- **WHAT YOU ARE ASKED TO DO**
Below are several entries. Transcribe exactly those lines that fall from the one with "red cutting board [584,435,742,561]" through the one with "none -> brown mushroom [243,397,314,462]", end lines included.
+ + +
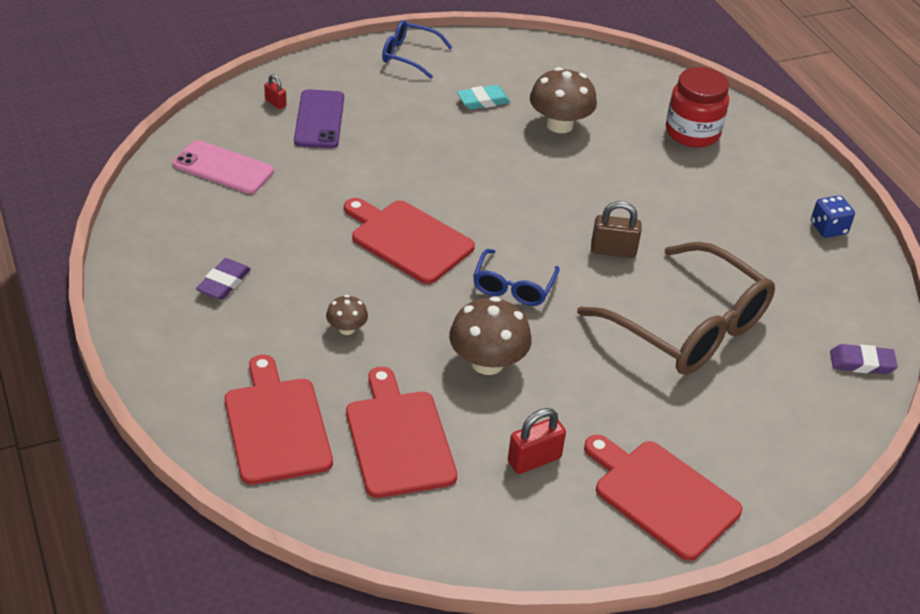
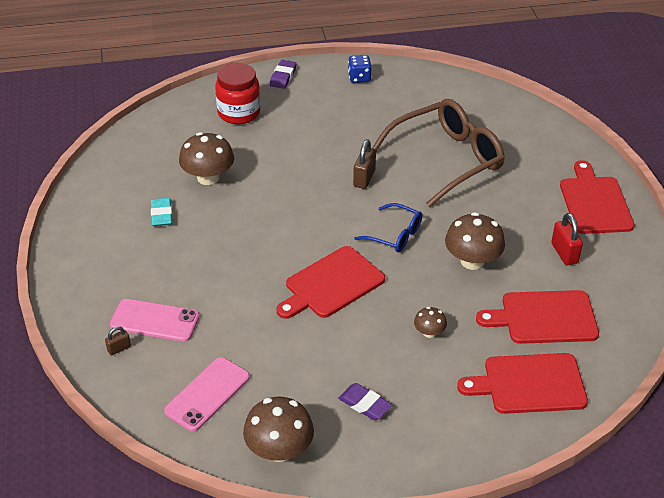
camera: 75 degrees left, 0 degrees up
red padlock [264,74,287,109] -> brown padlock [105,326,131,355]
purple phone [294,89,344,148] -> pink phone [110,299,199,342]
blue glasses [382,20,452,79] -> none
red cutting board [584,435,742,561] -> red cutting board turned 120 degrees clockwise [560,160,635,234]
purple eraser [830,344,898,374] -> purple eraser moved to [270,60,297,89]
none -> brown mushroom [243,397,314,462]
+ + +
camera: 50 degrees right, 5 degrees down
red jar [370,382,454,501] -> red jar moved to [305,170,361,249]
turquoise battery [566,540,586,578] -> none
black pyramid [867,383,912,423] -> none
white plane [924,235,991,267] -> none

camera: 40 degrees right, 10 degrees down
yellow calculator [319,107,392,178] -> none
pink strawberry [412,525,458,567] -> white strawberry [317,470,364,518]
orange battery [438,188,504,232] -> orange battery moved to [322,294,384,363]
+ + +
- **SOLUTION TO THE EXERCISE**
red cutting board [584,435,742,561] -> red cutting board turned 120 degrees clockwise [560,160,635,234]
purple eraser [830,344,898,374] -> purple eraser moved to [270,60,297,89]
none -> brown mushroom [243,397,314,462]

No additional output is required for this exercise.